Segment Start: Source data

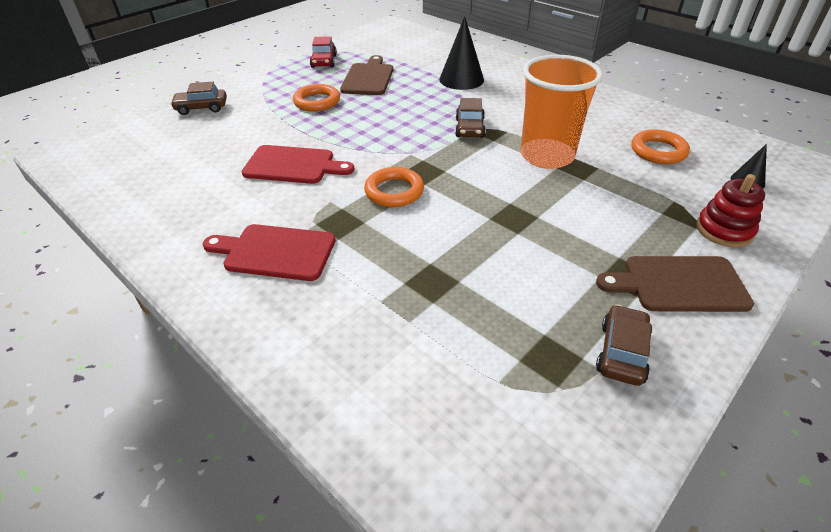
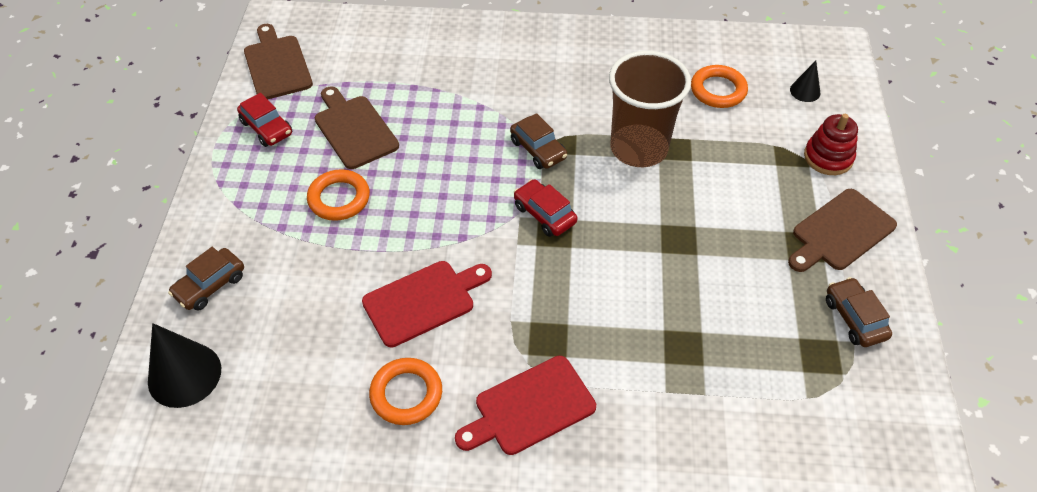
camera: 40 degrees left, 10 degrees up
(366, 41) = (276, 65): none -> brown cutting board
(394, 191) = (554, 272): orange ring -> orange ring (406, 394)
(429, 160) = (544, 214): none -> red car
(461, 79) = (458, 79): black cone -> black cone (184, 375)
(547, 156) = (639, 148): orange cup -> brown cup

Segment End: Source data
Segment Start: Source data

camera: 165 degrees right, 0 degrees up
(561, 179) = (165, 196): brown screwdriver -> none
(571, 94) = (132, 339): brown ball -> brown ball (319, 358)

Segment End: Source data
Segment Start: Source data

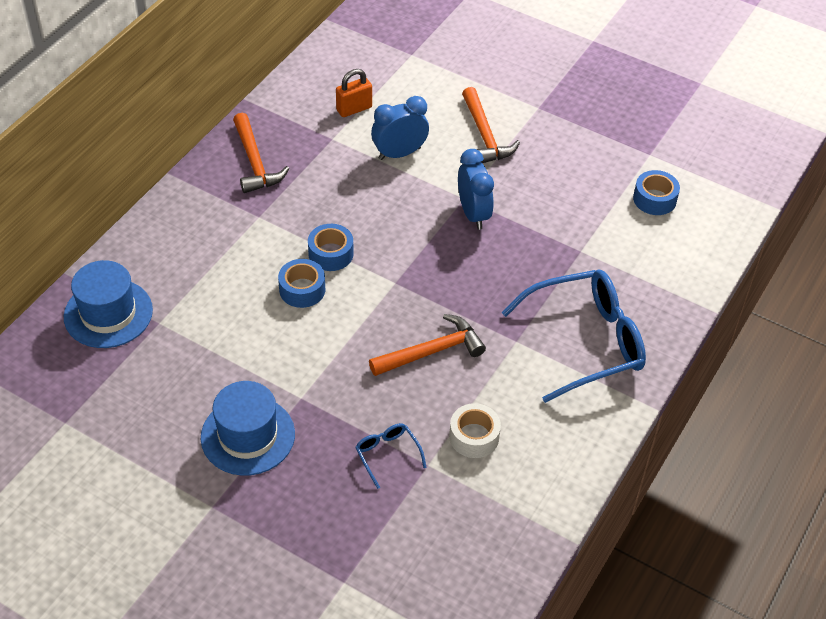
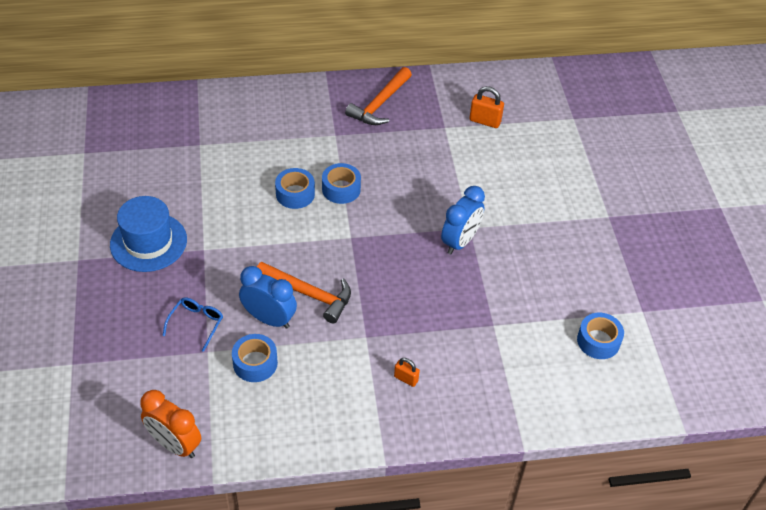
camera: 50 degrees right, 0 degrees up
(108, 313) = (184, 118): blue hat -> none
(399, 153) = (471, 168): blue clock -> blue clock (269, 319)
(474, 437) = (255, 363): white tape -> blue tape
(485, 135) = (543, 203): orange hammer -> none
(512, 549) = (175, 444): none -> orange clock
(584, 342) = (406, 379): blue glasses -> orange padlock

Segment End: Source data

• **Exercise details**
Working from the records above, write out verbatim only the lines from the line containing "camera: 40 degrees left, 10 degrees up" through the line containing "(547, 156) = (639, 148): orange".

• **Answer to this problem**
camera: 40 degrees left, 10 degrees up
(366, 41) = (276, 65): none -> brown cutting board
(394, 191) = (554, 272): orange ring -> orange ring (406, 394)
(429, 160) = (544, 214): none -> red car
(461, 79) = (458, 79): black cone -> black cone (184, 375)
(547, 156) = (639, 148): orange cup -> brown cup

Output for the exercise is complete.